- _Assignment_: Where a line in the data below includes the word "turned", count it. State the total and nothing more.

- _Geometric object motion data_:
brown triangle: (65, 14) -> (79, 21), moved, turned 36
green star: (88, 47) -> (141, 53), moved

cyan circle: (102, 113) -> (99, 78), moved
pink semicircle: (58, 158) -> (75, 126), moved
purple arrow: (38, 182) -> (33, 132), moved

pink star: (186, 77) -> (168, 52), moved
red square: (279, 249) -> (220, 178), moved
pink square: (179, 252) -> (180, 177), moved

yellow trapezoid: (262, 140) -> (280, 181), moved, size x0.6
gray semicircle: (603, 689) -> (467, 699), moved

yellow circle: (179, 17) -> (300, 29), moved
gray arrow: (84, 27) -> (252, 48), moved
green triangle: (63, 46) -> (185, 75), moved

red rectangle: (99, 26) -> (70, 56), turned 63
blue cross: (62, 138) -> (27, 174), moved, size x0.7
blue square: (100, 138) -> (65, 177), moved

- _Your solution_: 2